*** Given data ***

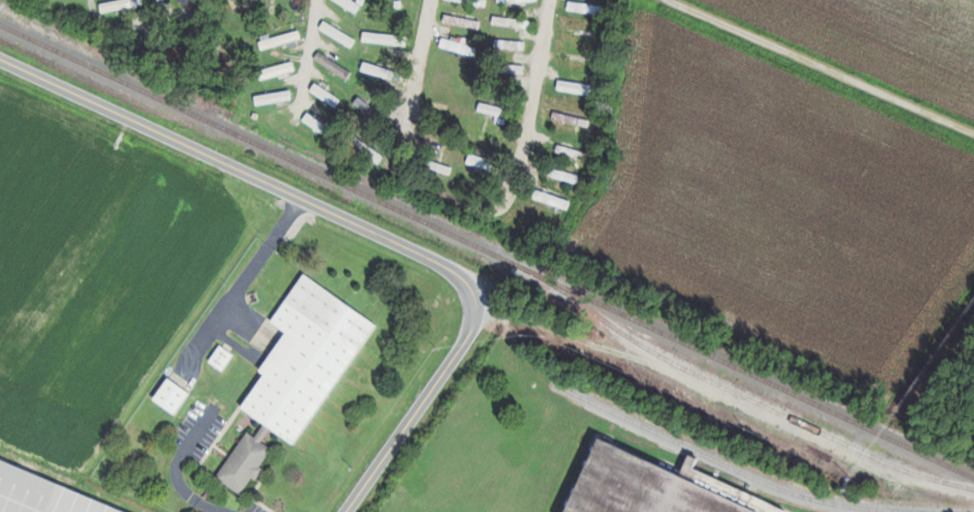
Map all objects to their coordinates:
building: (188, 0)
building: (470, 0)
building: (521, 0)
building: (352, 3)
building: (122, 4)
building: (339, 33)
building: (383, 37)
building: (586, 38)
building: (282, 39)
building: (515, 43)
building: (457, 44)
road: (311, 51)
building: (336, 65)
building: (377, 66)
road: (422, 69)
building: (279, 70)
road: (540, 84)
building: (578, 87)
building: (328, 94)
building: (276, 97)
building: (375, 111)
building: (500, 112)
building: (319, 123)
building: (491, 135)
building: (438, 138)
building: (368, 149)
building: (574, 153)
building: (486, 162)
road: (231, 163)
building: (565, 175)
building: (554, 199)
railway: (486, 249)
road: (250, 275)
building: (300, 373)
railway: (737, 391)
road: (436, 395)
building: (174, 396)
railway: (737, 467)
road: (179, 469)
building: (660, 487)
building: (44, 495)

*** End of Given data ***

Out of the preceding entries, pull every line containing the string "railway".

Answer:
railway: (486, 249)
railway: (737, 391)
railway: (737, 467)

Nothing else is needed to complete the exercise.